··· PROVIDED MATERIAL ···

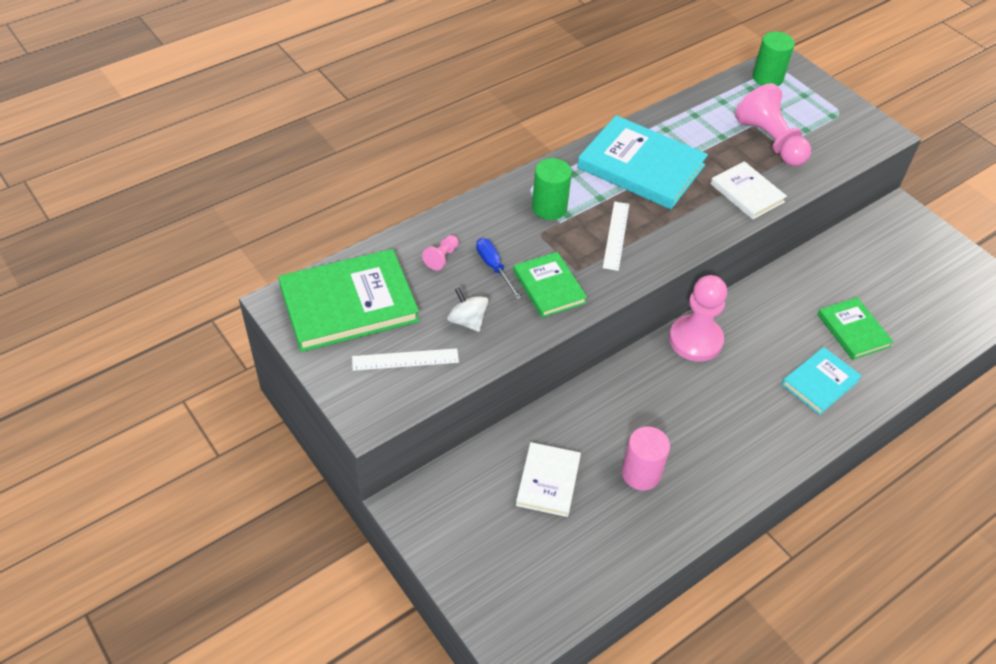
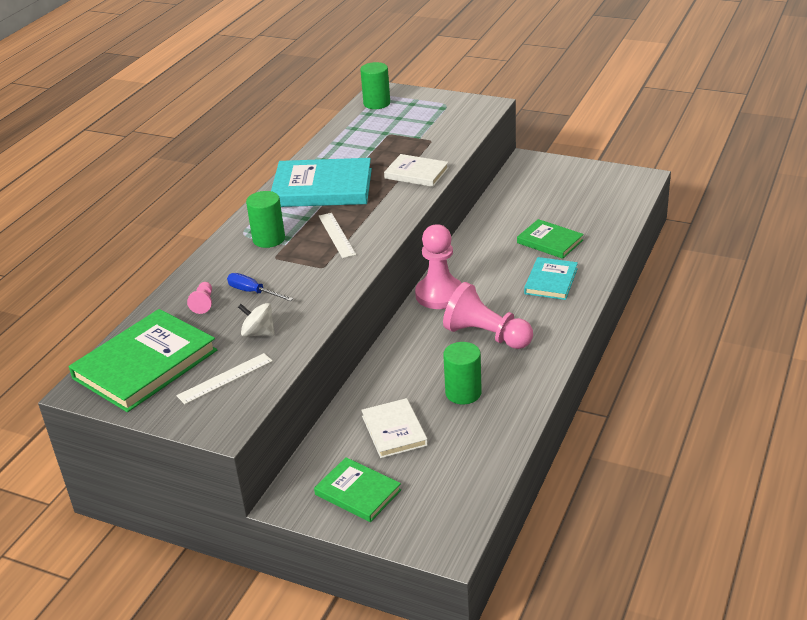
camera: 25 degrees left, 15 degrees down
(549, 287) = (309, 286): green book -> green book (358, 492)
(641, 473) = (463, 393): pink cylinder -> green cylinder
(770, 141) = (409, 138): pink pawn -> pink pawn (486, 335)

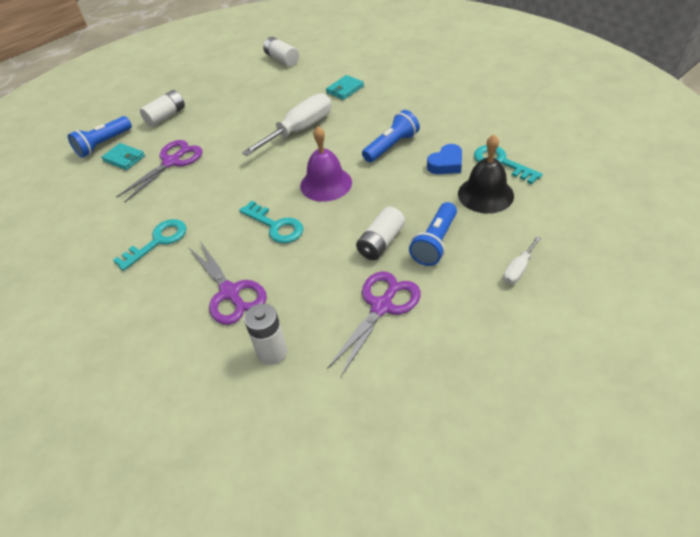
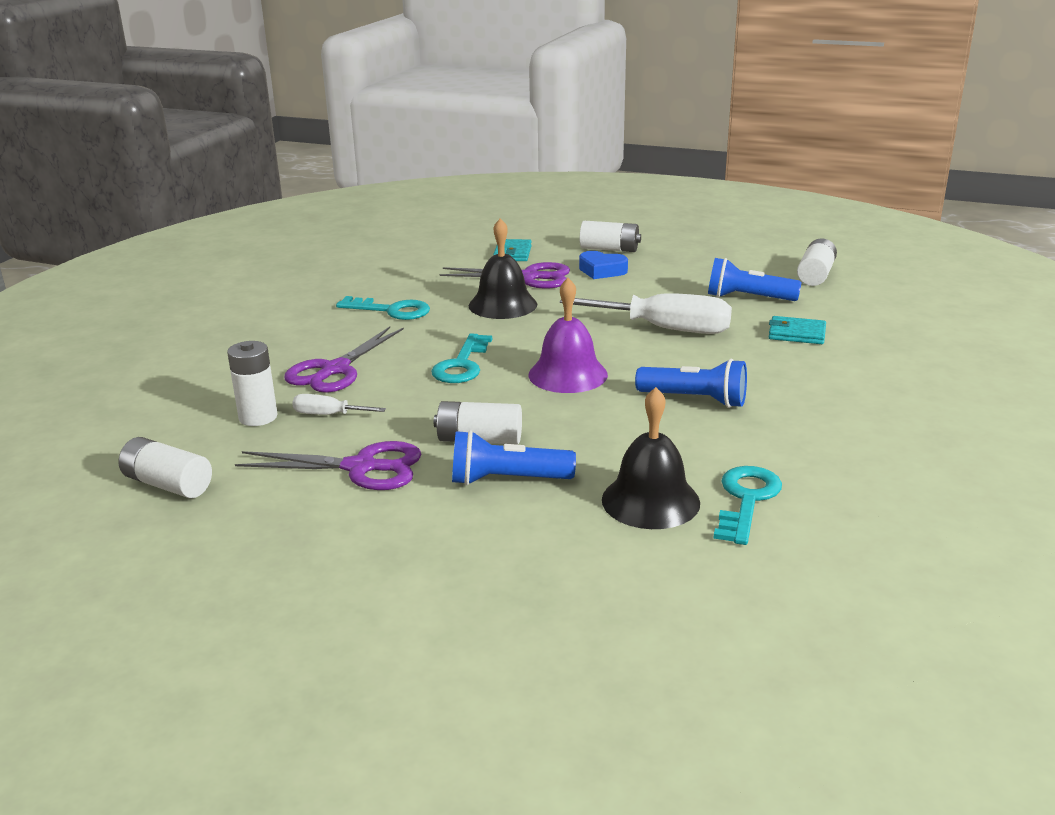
camera: 60 degrees right, 20 degrees down
(103, 144) = (527, 237): blue flashlight -> blue flashlight (748, 298)
(203, 185) = (502, 305): none -> black bell
(341, 425) = (168, 484): none -> white battery
(446, 164) = (695, 452): blue heart -> blue heart (602, 271)
(518, 269) = (495, 562): white screwdriver -> white screwdriver (328, 415)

···

» REQUIRED WORK
Using the line that contains "camera: 60 degrees right, 20 degrees down" as the first, reproduce each line exactly through the last line of the listing.

» ANSWER FOR THIS EXERCISE
camera: 60 degrees right, 20 degrees down
(103, 144) = (527, 237): blue flashlight -> blue flashlight (748, 298)
(203, 185) = (502, 305): none -> black bell
(341, 425) = (168, 484): none -> white battery
(446, 164) = (695, 452): blue heart -> blue heart (602, 271)
(518, 269) = (495, 562): white screwdriver -> white screwdriver (328, 415)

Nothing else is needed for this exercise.